Supplied entries
'''

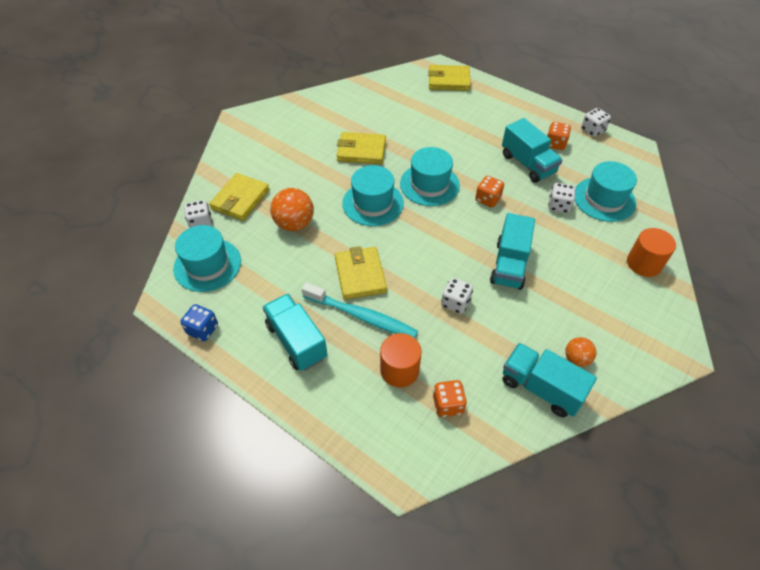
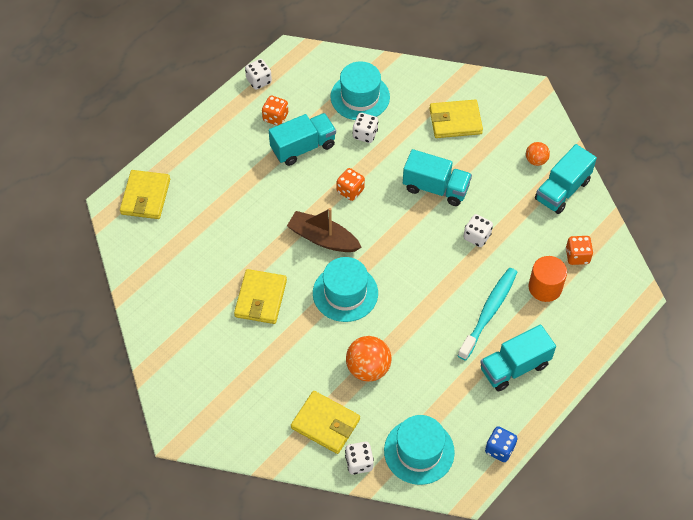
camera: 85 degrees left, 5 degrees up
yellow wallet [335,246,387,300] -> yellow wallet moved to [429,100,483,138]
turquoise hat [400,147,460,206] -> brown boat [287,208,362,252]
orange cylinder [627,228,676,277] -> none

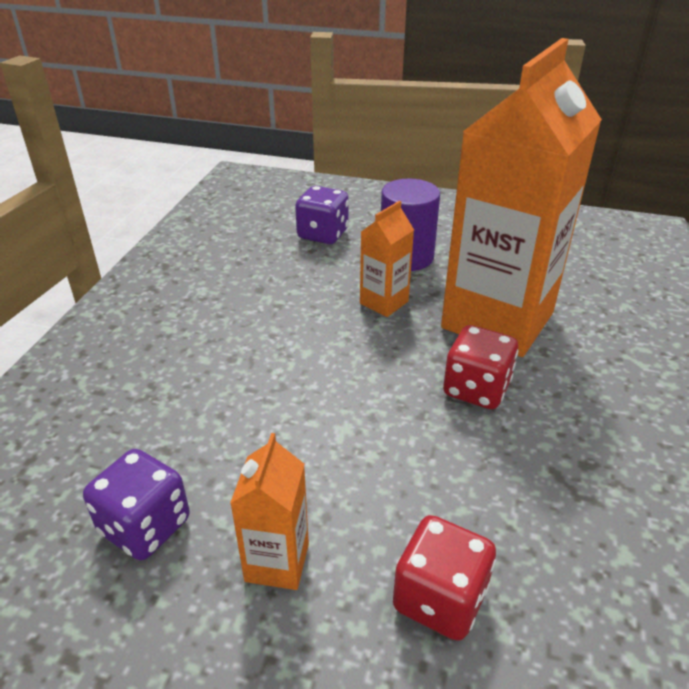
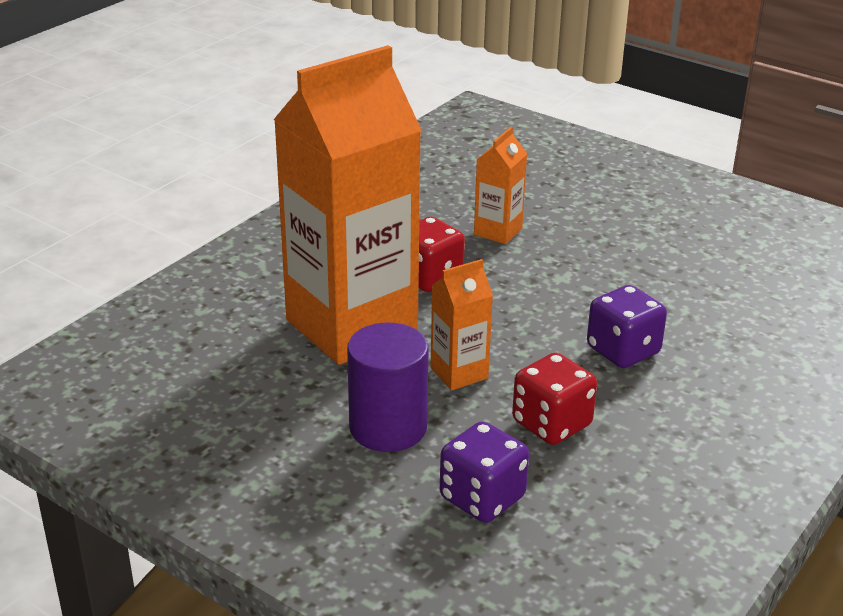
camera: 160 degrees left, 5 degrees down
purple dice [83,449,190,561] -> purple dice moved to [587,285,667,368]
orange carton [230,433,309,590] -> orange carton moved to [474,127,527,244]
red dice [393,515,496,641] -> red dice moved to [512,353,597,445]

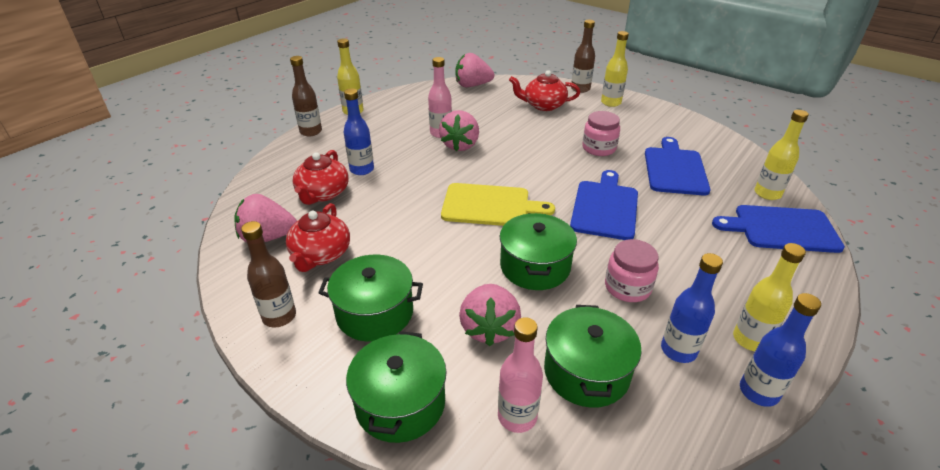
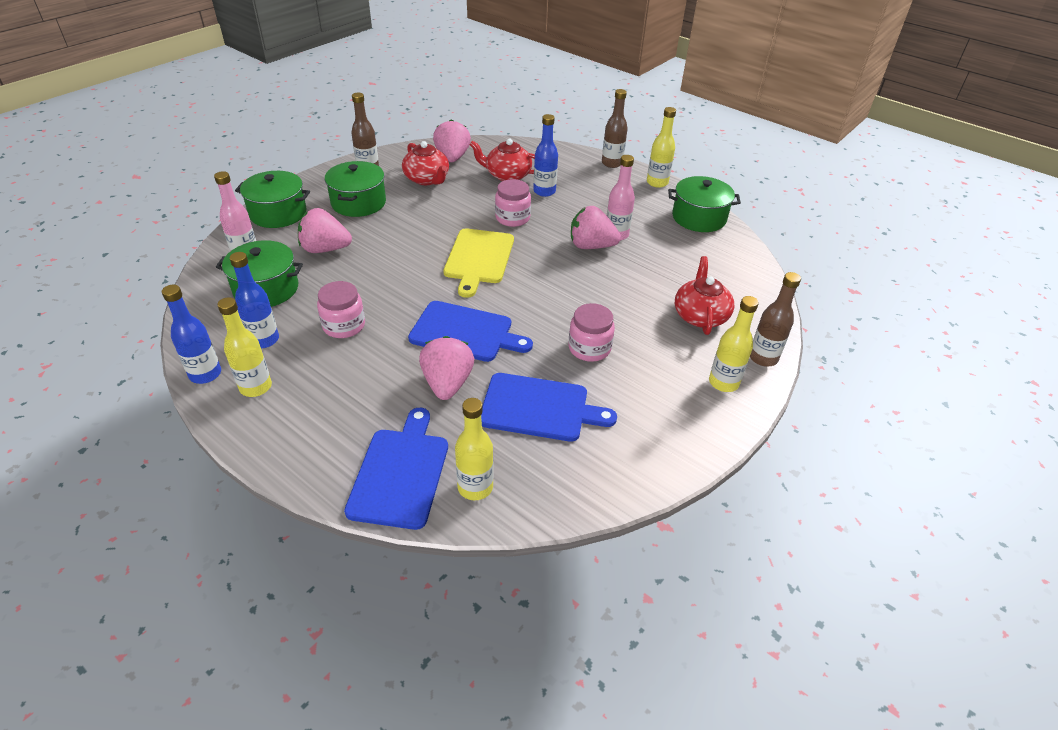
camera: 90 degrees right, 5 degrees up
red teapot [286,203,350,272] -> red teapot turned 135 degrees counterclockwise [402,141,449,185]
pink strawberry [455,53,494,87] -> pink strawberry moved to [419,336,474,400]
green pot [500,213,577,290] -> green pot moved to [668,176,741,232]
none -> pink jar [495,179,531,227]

'''

Instructions to follow
Determine how many of the lines above hold the word "none", and output that number by itself.

Answer box
2